▶ _How to complete this task_
Skipping each picture, output the entries exactly as they stand below.

===== Data supplied

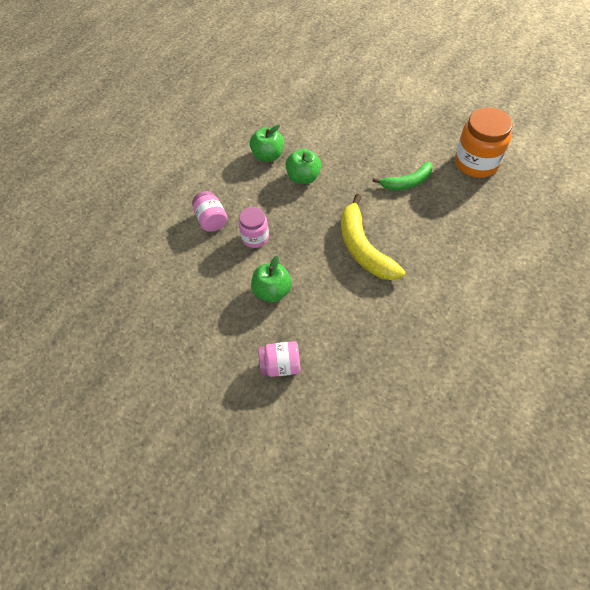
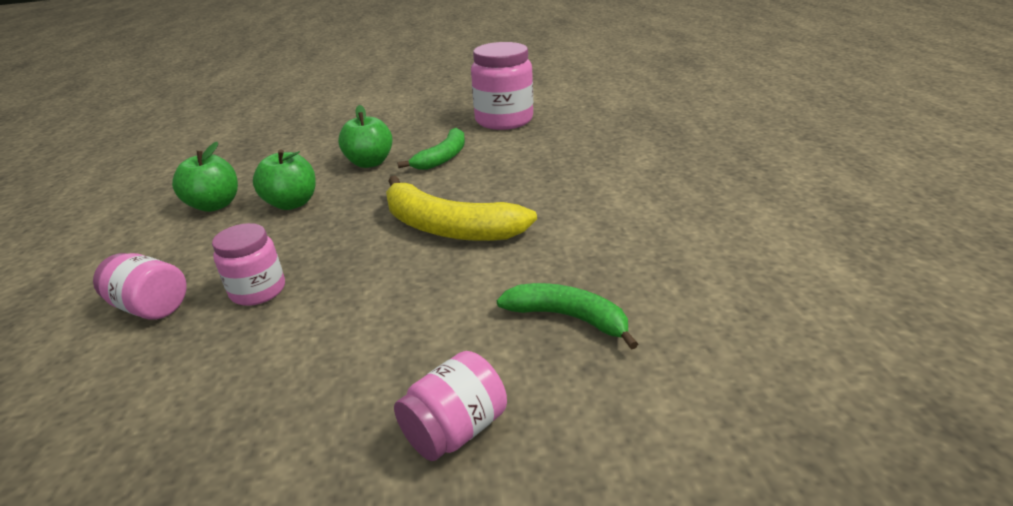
camera: 40 degrees left, 25 degrees down
(272, 291) = (345, 337): green apple -> green apple (370, 163)
(367, 345) = (568, 317): none -> green banana
(476, 163) = (504, 120): orange jar -> pink jar

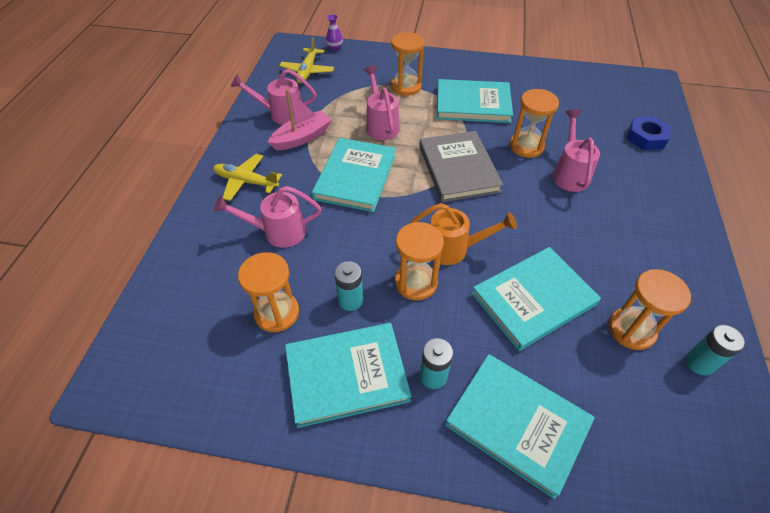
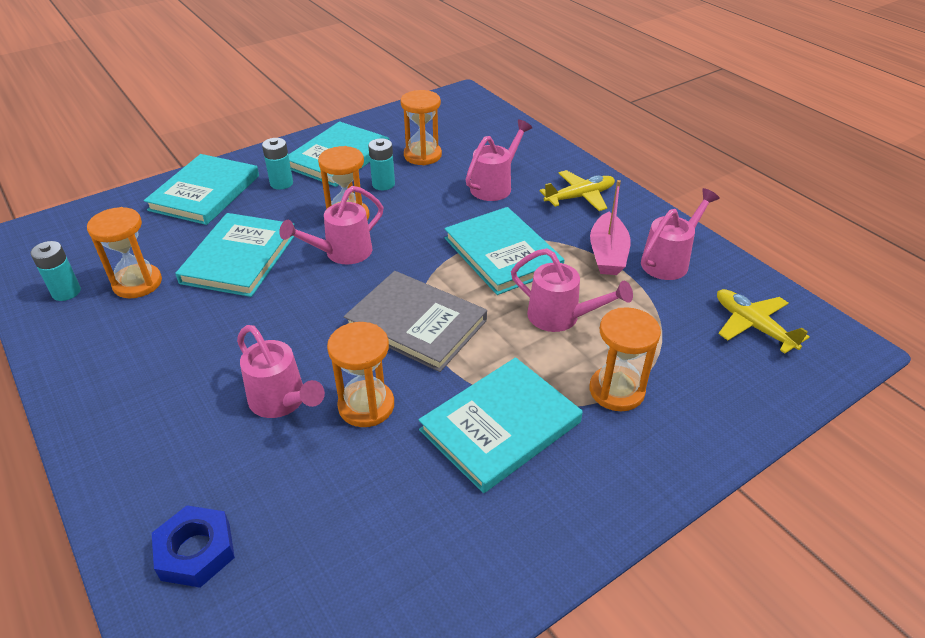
camera: 135 degrees right, 10 degrees down
(335, 47) = (803, 387): purple vase -> none
(453, 249) = (342, 253): orange watering can -> pink watering can
(517, 423) = (205, 193): turquoise book -> turquoise book turned 60 degrees counterclockwise

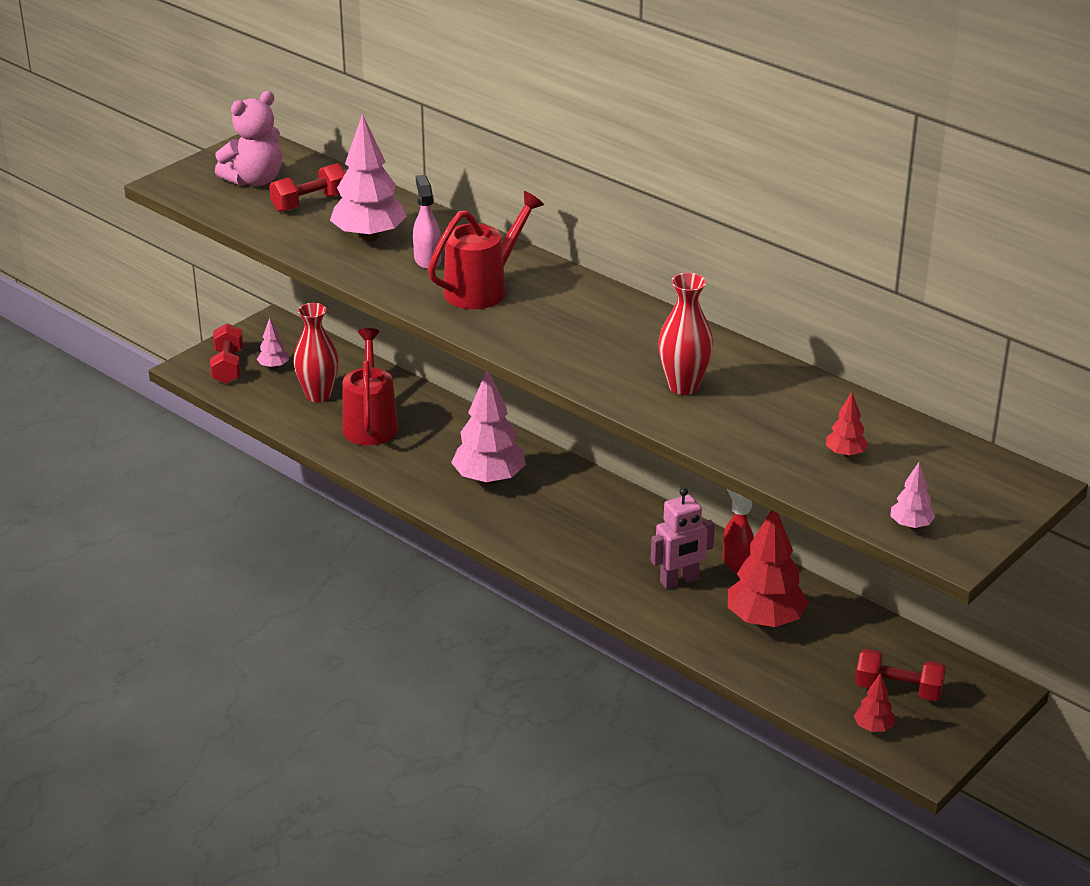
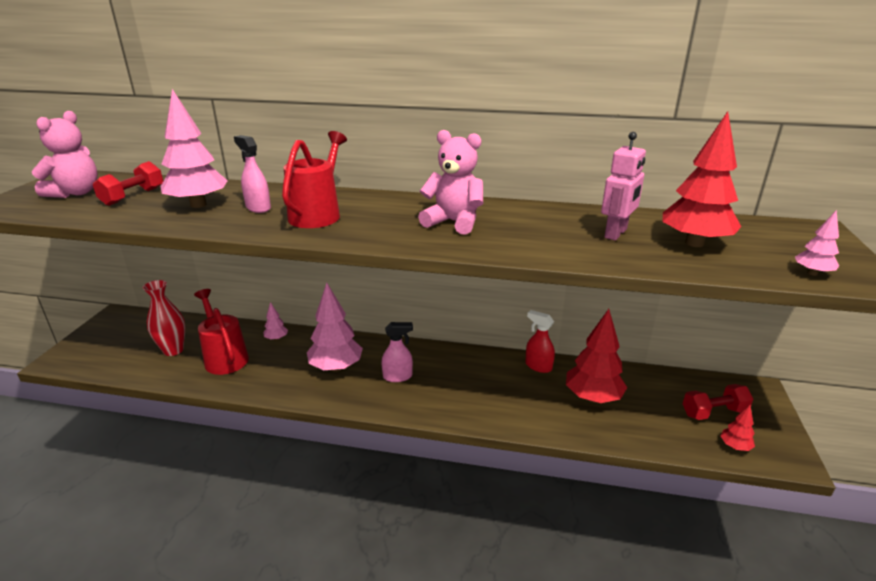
camera: 30 degrees left, 5 degrees down
(228, 367) = (89, 352): red dumbbell -> none
(274, 366) = (128, 341): pink tree -> pink tree (276, 338)
(553, 515) = (398, 376): none -> pink spray bottle
(616, 345) = (454, 222): none -> pink teddy bear
(679, 581) = (517, 391): pink robot -> pink robot (616, 234)
(683, 386) = (532, 233): red vase -> none
(845, 454) = (694, 243): red tree -> red tree, size x2.11

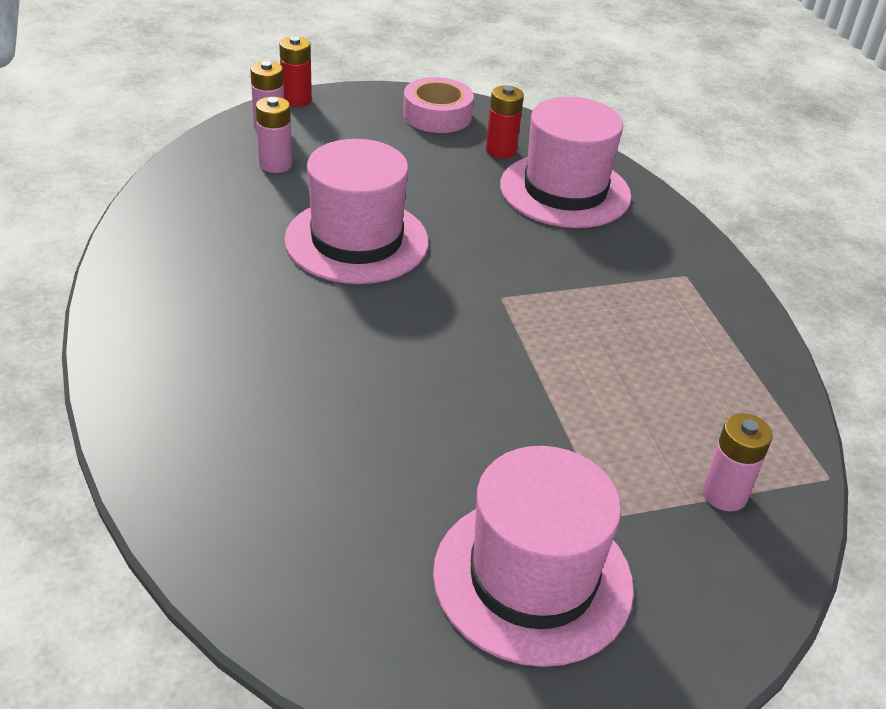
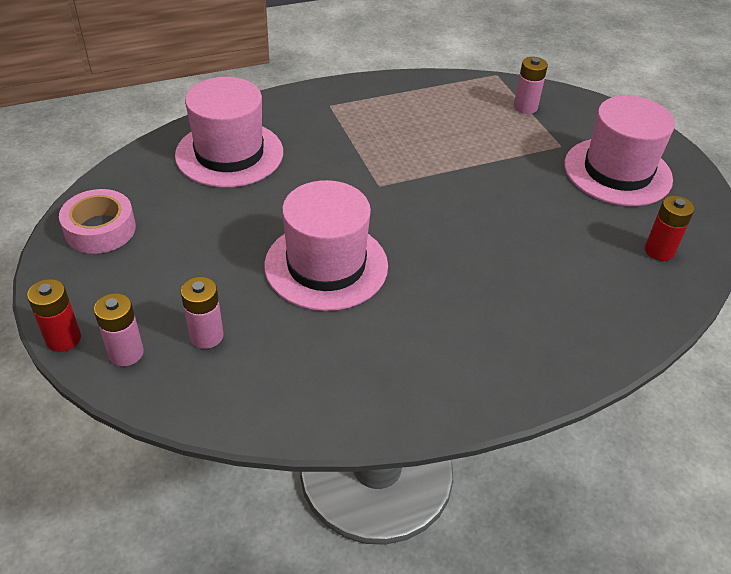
camera: 95 degrees left, 5 degrees up
(501, 150) = (167, 188): red battery -> red battery (659, 251)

==========

▶ _Response for this exercise_
camera: 40 degrees left, 25 degrees down
(272, 291) = (345, 337): green apple -> green apple (370, 163)
(367, 345) = (568, 317): none -> green banana
(476, 163) = (504, 120): orange jar -> pink jar

camera: 135 degrees right, 10 degrees down
(335, 47) = (803, 387): purple vase -> none
(453, 249) = (342, 253): orange watering can -> pink watering can
(517, 423) = (205, 193): turquoise book -> turquoise book turned 60 degrees counterclockwise

camera: 30 degrees left, 5 degrees down
(228, 367) = (89, 352): red dumbbell -> none
(274, 366) = (128, 341): pink tree -> pink tree (276, 338)
(553, 515) = (398, 376): none -> pink spray bottle
(616, 345) = (454, 222): none -> pink teddy bear
(679, 581) = (517, 391): pink robot -> pink robot (616, 234)
(683, 386) = (532, 233): red vase -> none
(845, 454) = (694, 243): red tree -> red tree, size x2.11

camera: 95 degrees left, 5 degrees up
(501, 150) = (167, 188): red battery -> red battery (659, 251)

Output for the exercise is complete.